**WHAT IS REQUIRED**
Copy everything in the entries below from the line containing "Question: Which way" down to the line containing "Answer: (A)", keeping every character unchanged.
--- START ---
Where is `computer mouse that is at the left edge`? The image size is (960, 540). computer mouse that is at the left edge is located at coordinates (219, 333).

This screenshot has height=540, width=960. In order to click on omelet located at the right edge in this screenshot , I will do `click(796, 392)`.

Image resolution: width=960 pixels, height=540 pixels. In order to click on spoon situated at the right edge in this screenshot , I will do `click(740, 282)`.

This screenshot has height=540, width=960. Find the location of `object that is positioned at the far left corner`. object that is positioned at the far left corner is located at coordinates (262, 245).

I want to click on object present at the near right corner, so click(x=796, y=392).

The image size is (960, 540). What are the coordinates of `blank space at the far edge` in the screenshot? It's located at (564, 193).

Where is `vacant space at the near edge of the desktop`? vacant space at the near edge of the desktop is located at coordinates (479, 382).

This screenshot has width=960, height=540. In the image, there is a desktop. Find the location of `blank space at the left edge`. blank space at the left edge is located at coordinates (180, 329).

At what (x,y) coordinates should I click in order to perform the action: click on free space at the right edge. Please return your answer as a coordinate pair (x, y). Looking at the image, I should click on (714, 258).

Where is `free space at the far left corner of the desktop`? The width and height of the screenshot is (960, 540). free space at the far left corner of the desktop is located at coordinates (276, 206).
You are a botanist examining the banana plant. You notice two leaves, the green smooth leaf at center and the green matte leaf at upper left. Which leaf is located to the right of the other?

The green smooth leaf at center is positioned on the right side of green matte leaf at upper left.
--- END ---
--- START ---
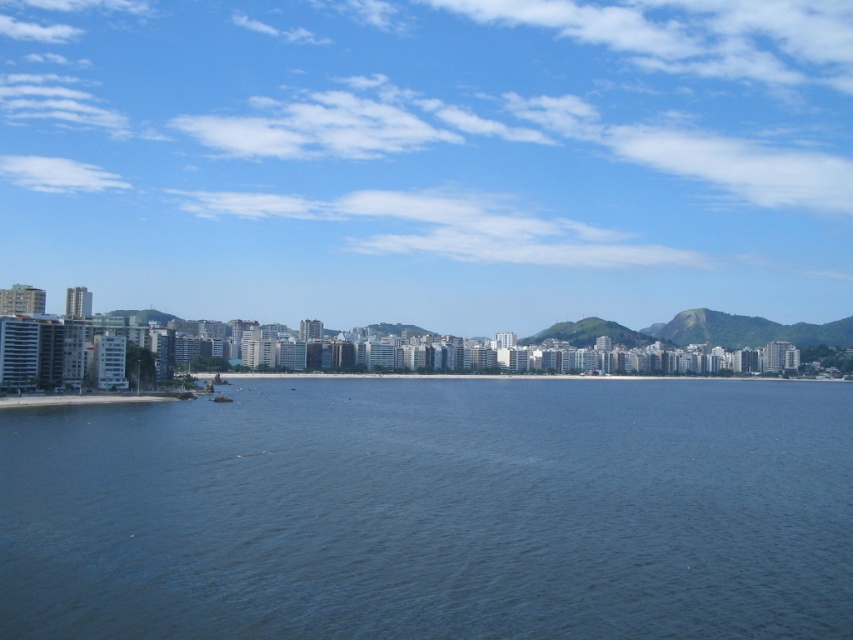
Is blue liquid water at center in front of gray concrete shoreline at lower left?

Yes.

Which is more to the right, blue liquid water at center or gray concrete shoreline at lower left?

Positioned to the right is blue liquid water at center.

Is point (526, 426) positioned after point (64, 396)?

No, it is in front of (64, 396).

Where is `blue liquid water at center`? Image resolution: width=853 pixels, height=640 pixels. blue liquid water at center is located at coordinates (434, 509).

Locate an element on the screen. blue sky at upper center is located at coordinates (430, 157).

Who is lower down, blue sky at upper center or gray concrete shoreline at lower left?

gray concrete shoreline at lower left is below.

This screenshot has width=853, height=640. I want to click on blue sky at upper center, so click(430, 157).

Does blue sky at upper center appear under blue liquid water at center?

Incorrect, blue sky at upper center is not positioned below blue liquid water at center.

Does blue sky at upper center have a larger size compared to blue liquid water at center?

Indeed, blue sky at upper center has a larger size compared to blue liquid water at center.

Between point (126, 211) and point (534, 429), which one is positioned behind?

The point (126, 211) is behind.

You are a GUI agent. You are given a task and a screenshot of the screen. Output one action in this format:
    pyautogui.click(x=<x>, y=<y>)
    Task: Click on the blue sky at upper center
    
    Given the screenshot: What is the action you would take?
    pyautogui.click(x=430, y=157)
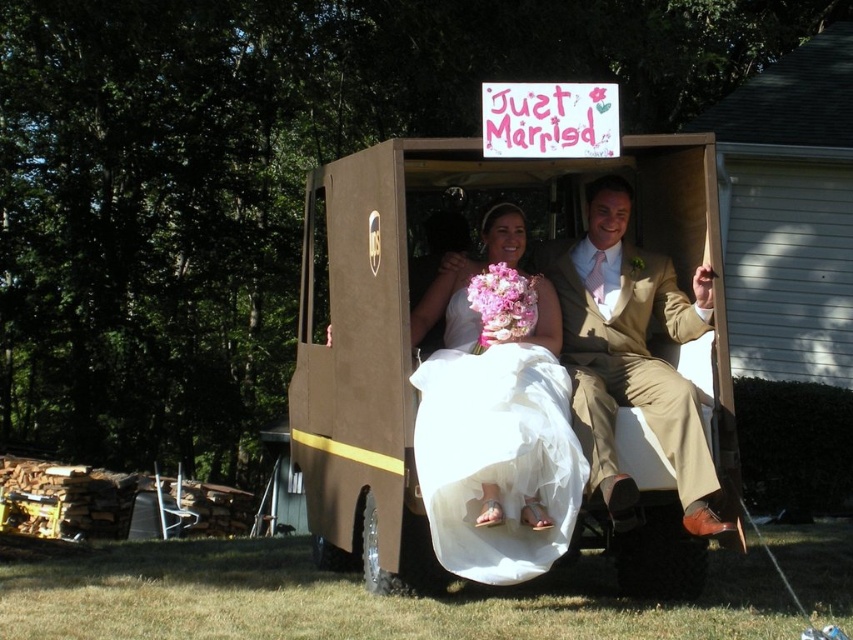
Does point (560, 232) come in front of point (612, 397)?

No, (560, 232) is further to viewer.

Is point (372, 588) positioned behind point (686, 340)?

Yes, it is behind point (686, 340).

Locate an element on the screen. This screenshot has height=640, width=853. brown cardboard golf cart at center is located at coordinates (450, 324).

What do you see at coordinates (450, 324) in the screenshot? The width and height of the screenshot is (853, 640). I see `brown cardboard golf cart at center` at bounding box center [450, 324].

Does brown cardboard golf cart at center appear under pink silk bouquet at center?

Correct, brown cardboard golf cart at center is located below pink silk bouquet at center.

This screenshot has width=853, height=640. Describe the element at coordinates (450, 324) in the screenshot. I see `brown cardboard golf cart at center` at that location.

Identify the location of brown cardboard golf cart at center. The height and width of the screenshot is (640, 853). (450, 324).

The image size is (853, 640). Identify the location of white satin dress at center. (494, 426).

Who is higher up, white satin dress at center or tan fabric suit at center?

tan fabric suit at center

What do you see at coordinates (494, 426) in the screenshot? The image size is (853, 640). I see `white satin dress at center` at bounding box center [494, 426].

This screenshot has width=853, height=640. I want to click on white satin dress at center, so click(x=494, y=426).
--- END ---
--- START ---
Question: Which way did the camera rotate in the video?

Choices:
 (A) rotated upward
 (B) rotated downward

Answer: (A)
--- END ---
**RESULT**
Question: Which way did the camera rotate in the video?

Choices:
 (A) rotated upward
 (B) rotated downward

Answer: (A)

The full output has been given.